··· THE DATA ···
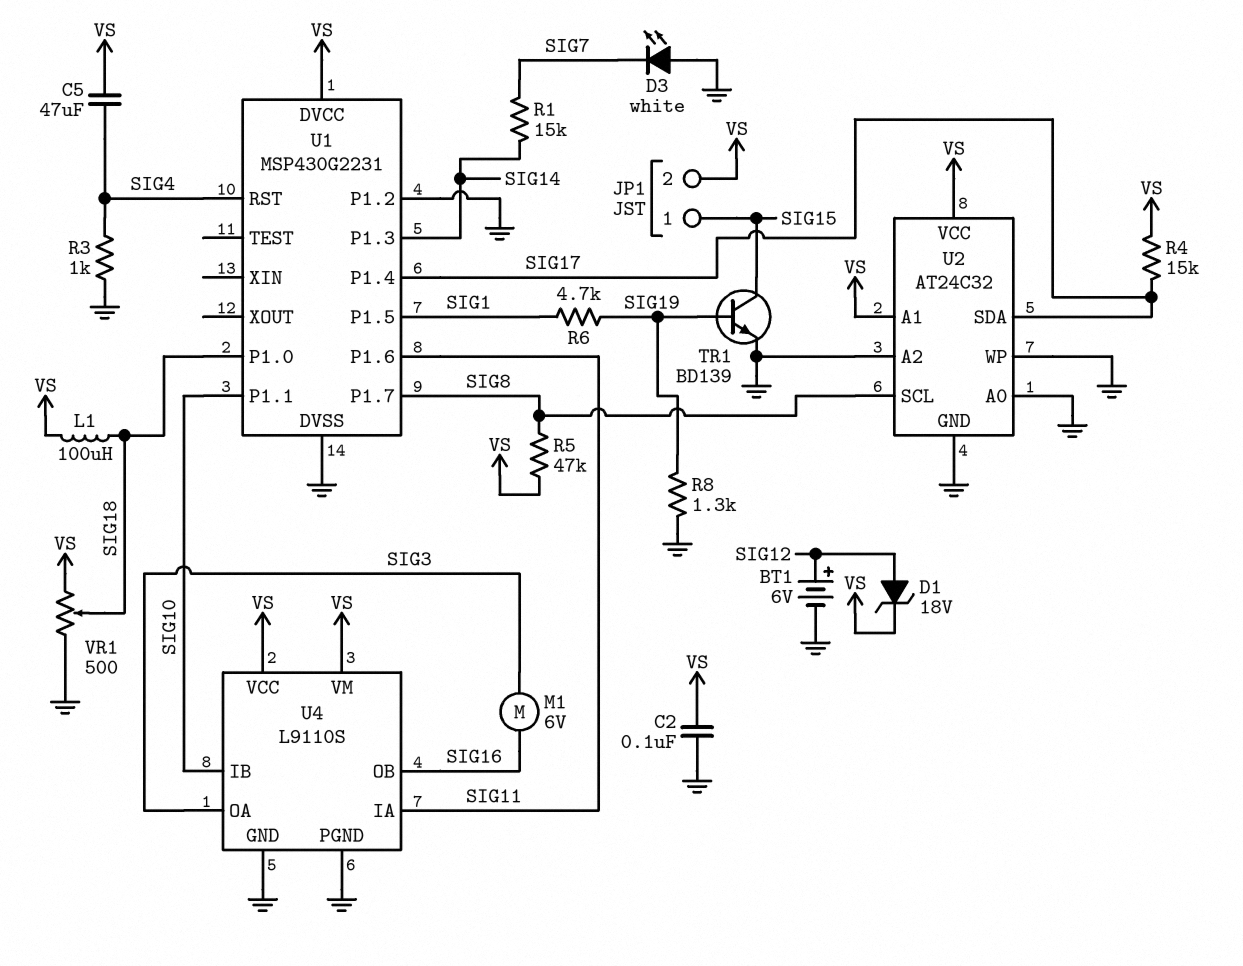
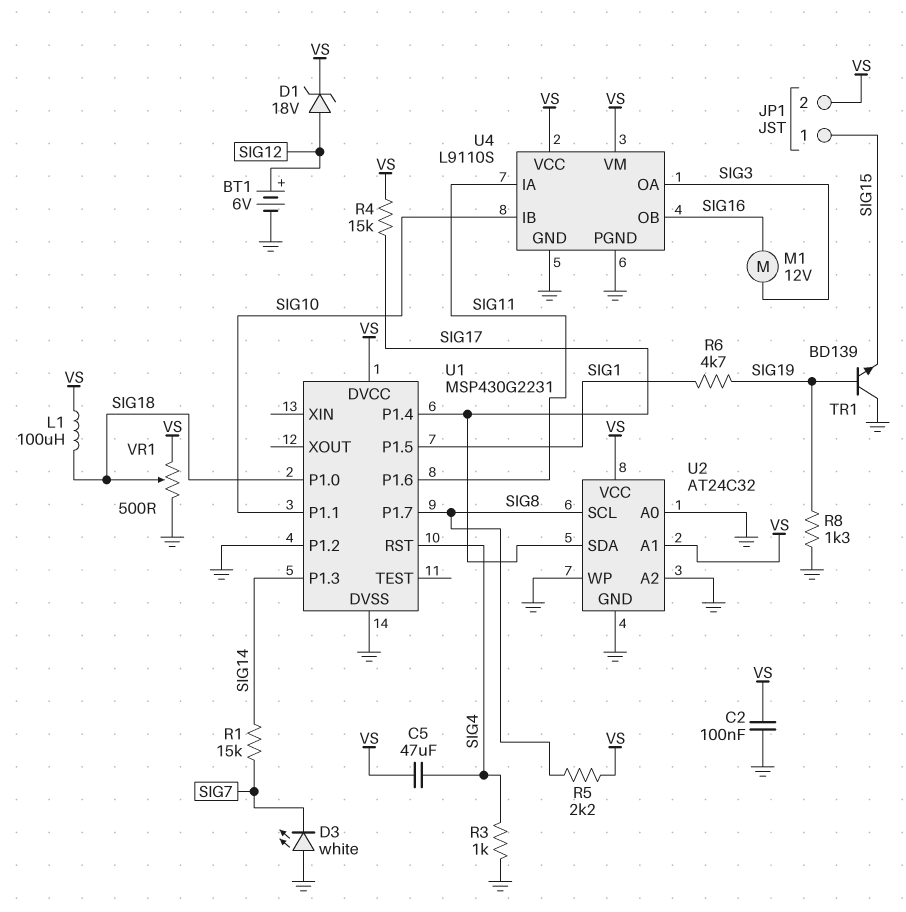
M1: motor 6V (SIG3, SIG16) -> motor 12V (SIG3, SIG16)
R5: 47k (SIG8, VS) -> 2.2k (SIG8, VS)
TR1: NPN BD139 (B SIG19, C SIG15, E GND) -> NPN BD139 (B SIG19, C GND, E SIG15)

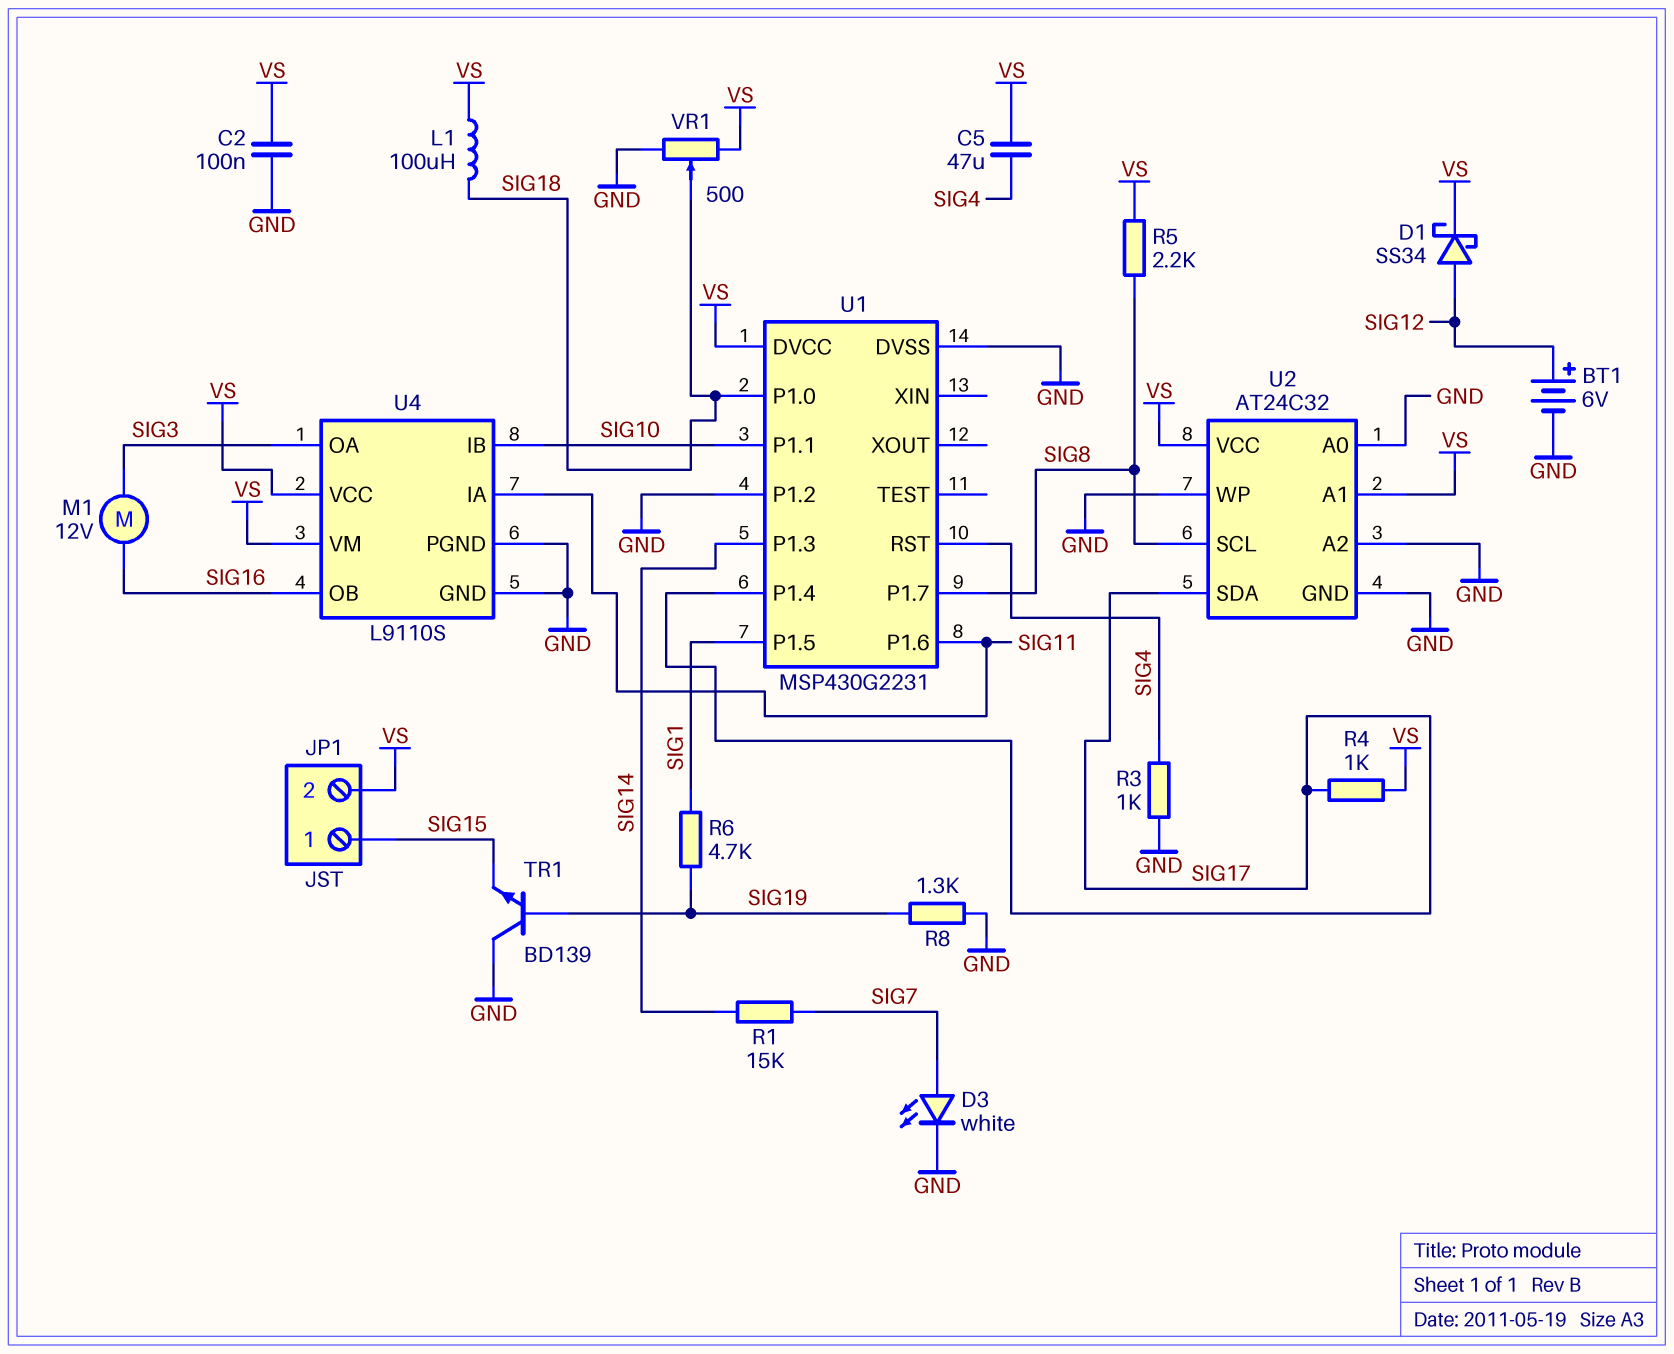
D1: zener 18V (A SIG12, K VS) -> schottky SS34 (A SIG12, K VS)
D3: LED white (A GND, K SIG7) -> LED white (A SIG7, K GND)
R4: 15k (SIG17, VS) -> 1k (SIG17, VS)

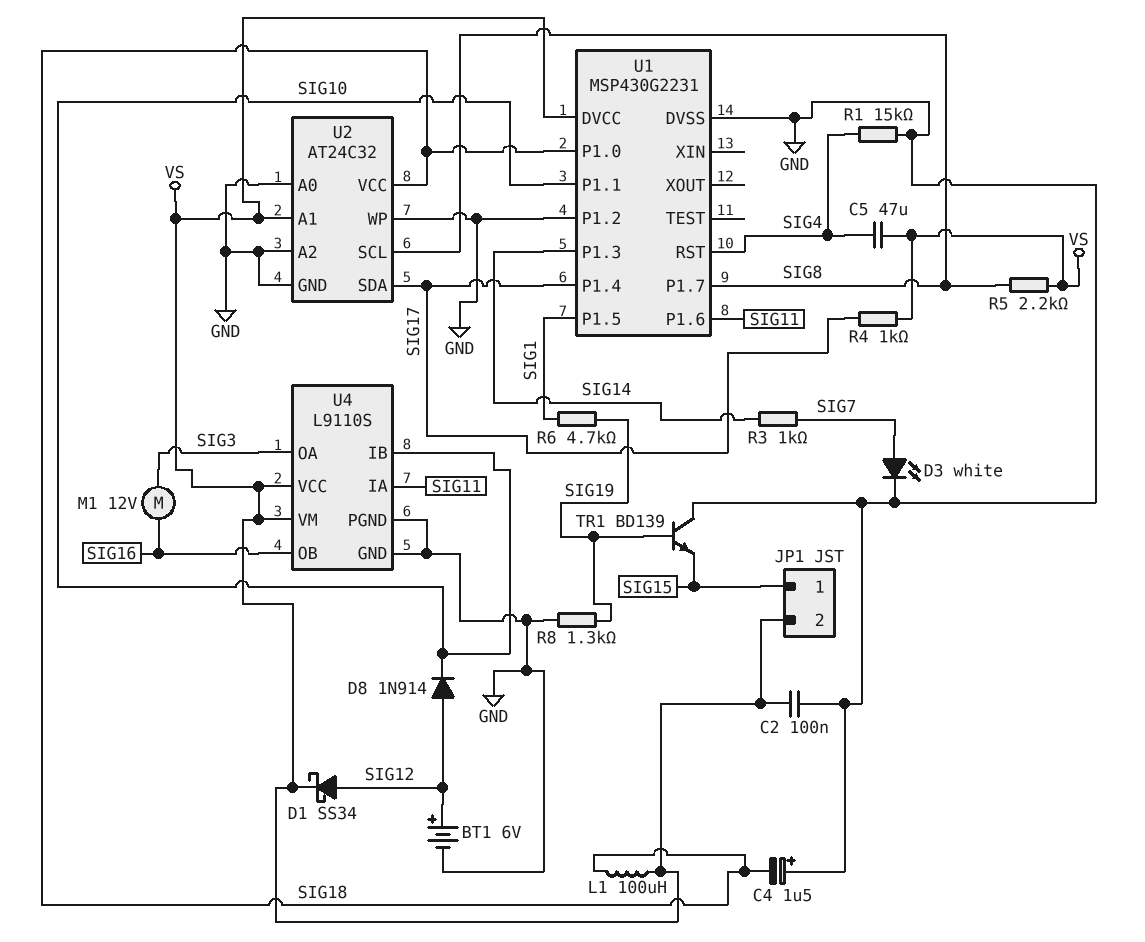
C4: none -> 1.5uF (plus GND, minus SIG18)
D8: none -> diode 1N914 (A SIG12, K SIG10)
R1: 15k (SIG7, SIG14) -> 15k (GND, SIG4)
R3: 1k (GND, SIG4) -> 1k (SIG7, SIG14)
U2 pin VCC: VS -> SIG18
VR1: 500 (GND, VS, wiper SIG18) -> none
···
WHAT THE TASK REQUIRES: Copy the data word for word, no pictures.

WRITTEN SOLUTION:
M1: motor 6V (SIG3, SIG16) -> motor 12V (SIG3, SIG16)
R5: 47k (SIG8, VS) -> 2.2k (SIG8, VS)
TR1: NPN BD139 (B SIG19, C SIG15, E GND) -> NPN BD139 (B SIG19, C GND, E SIG15)

D1: zener 18V (A SIG12, K VS) -> schottky SS34 (A SIG12, K VS)
D3: LED white (A GND, K SIG7) -> LED white (A SIG7, K GND)
R4: 15k (SIG17, VS) -> 1k (SIG17, VS)

C4: none -> 1.5uF (plus GND, minus SIG18)
D8: none -> diode 1N914 (A SIG12, K SIG10)
R1: 15k (SIG7, SIG14) -> 15k (GND, SIG4)
R3: 1k (GND, SIG4) -> 1k (SIG7, SIG14)
U2 pin VCC: VS -> SIG18
VR1: 500 (GND, VS, wiper SIG18) -> none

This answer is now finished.